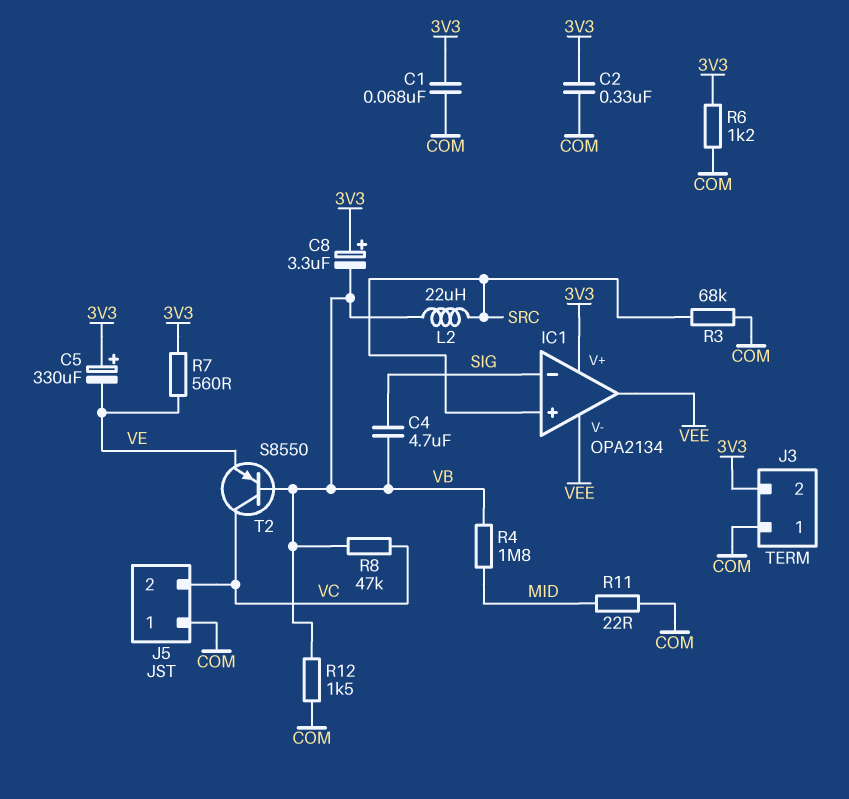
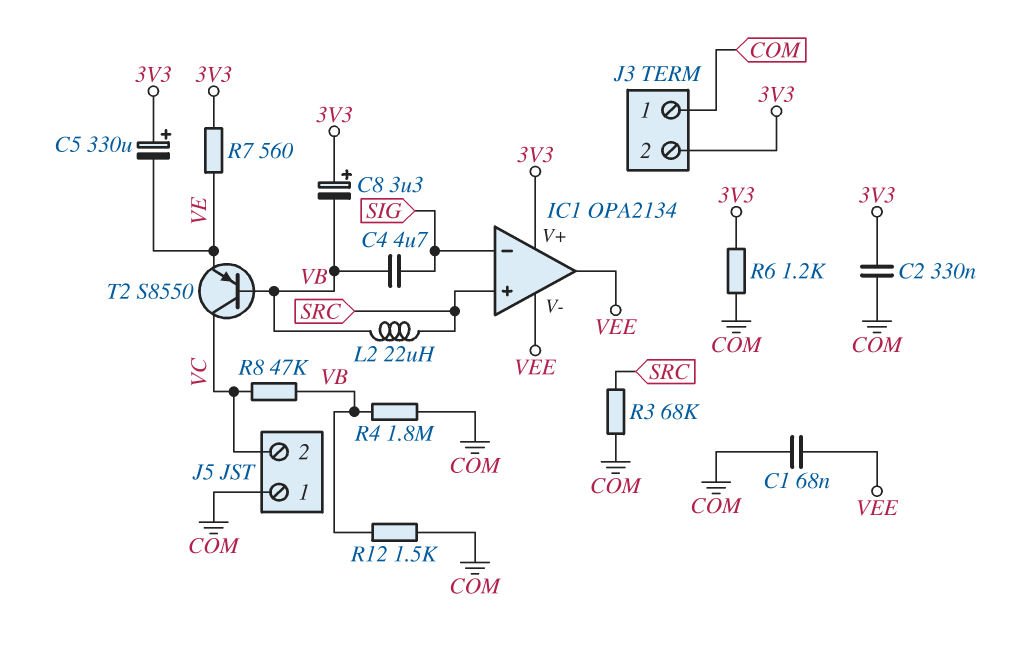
C1: 68nF (3V3, COM) -> 68nF (COM, VEE)
R4: 1.8M (MID, VB) -> 1.8M (COM, VB)
R11: 22 (COM, MID) -> none

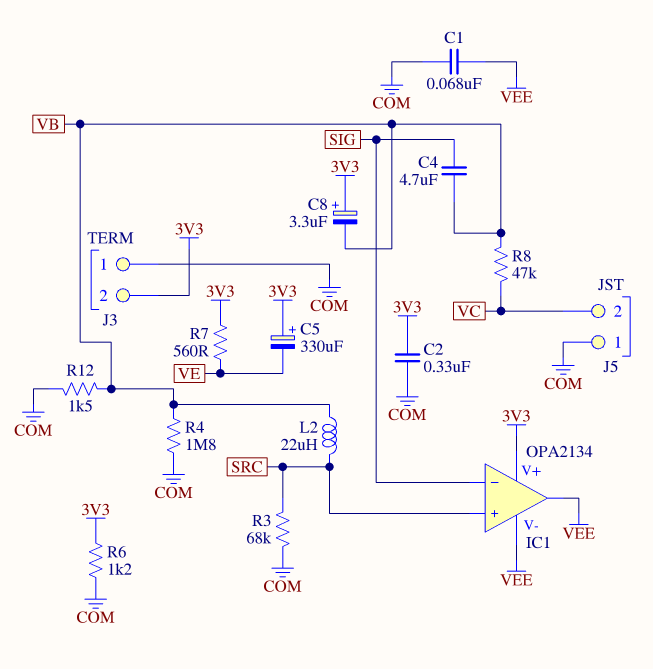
T2: PNP S8550 (B VB, C VC, E VE) -> none

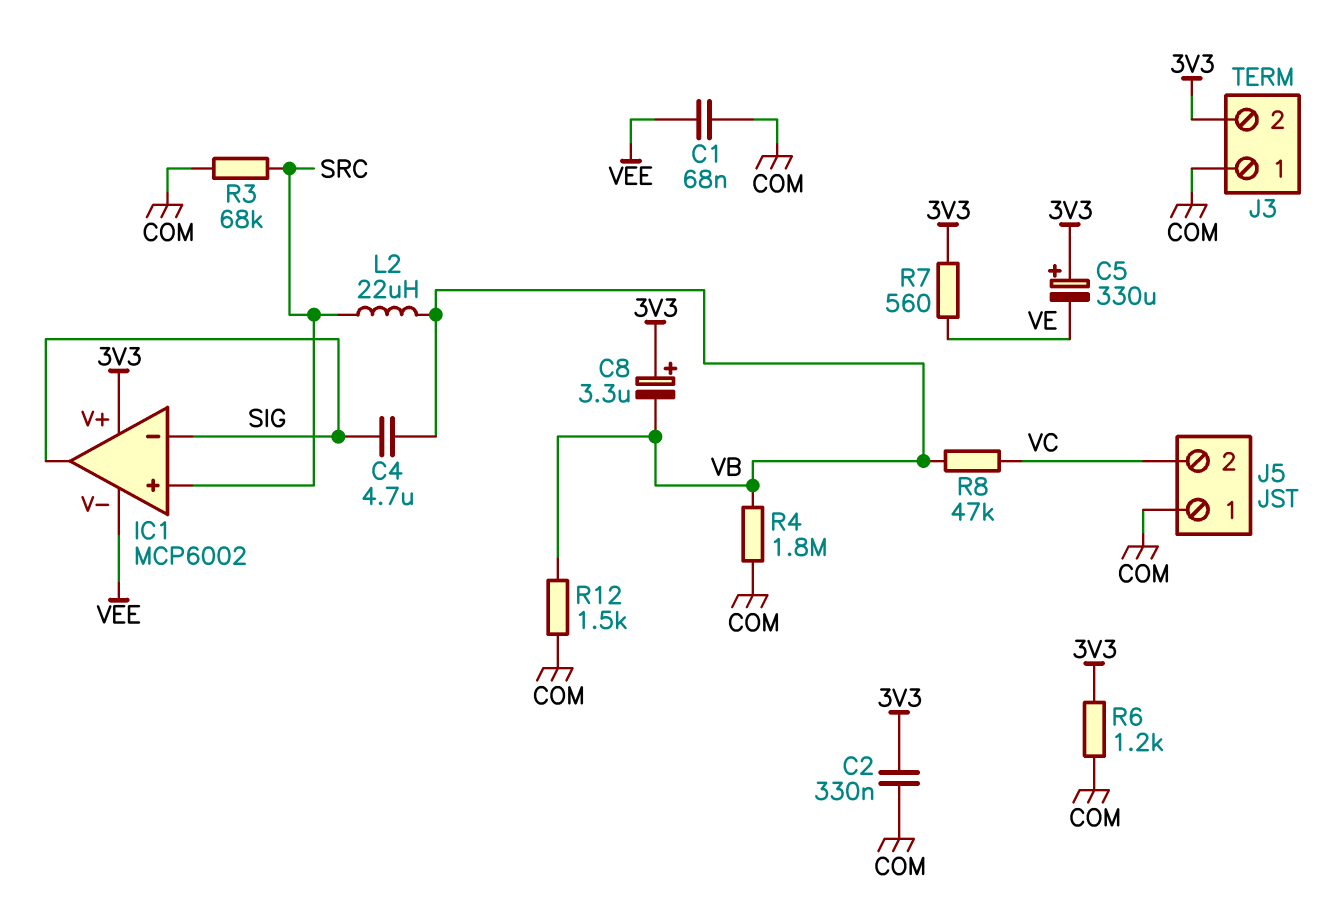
IC1: OPA2134 -> MCP6002
IC1 pin out: VEE -> SIG

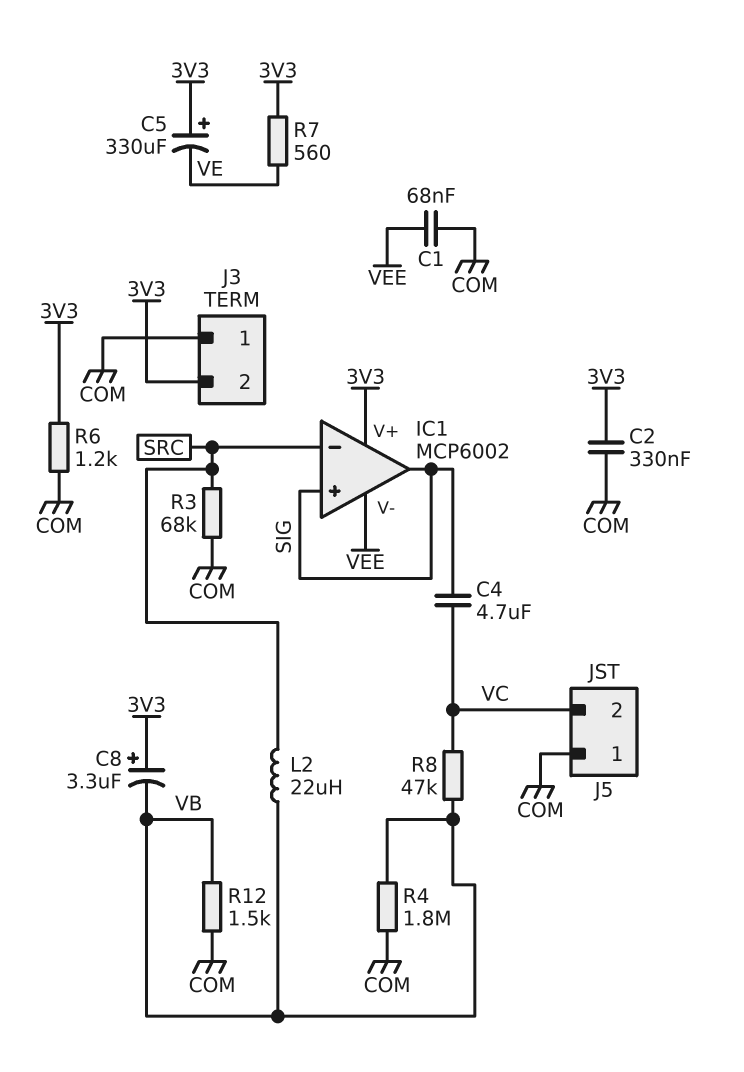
C4: 4.7uF (SIG, VB) -> 4.7uF (SIG, VC)
IC1 pin in+: SRC -> SIG
IC1 pin in-: SIG -> SRC

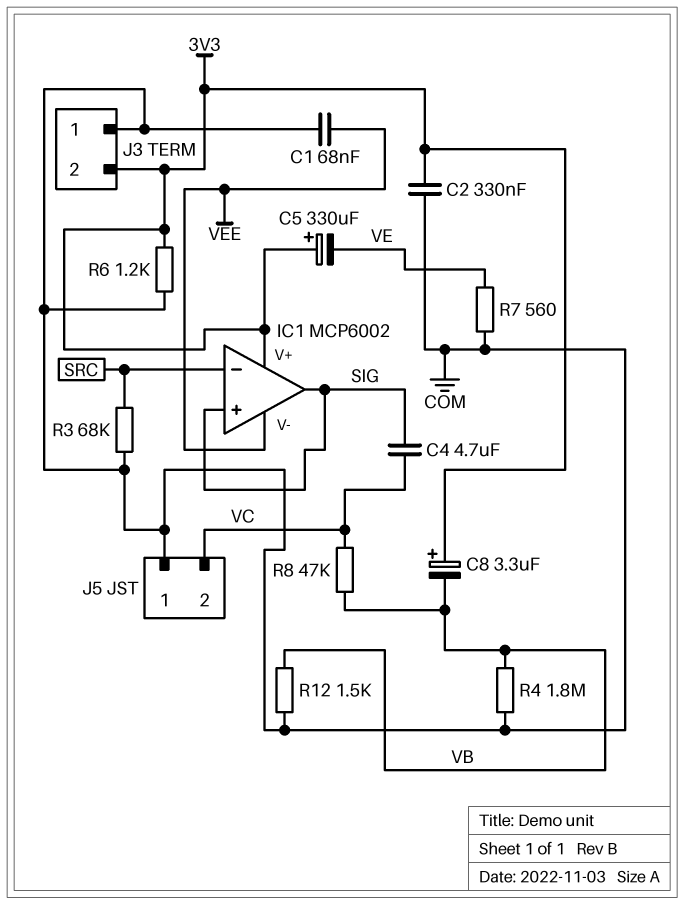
L2: 22uH (SRC, VB) -> none
R7: 560 (3V3, VE) -> 560 (COM, VE)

_What is needed_. Take each line above that contains "none" and copy it out.

_Solution to the problem_.
R11: 22 (COM, MID) -> none
T2: PNP S8550 (B VB, C VC, E VE) -> none
L2: 22uH (SRC, VB) -> none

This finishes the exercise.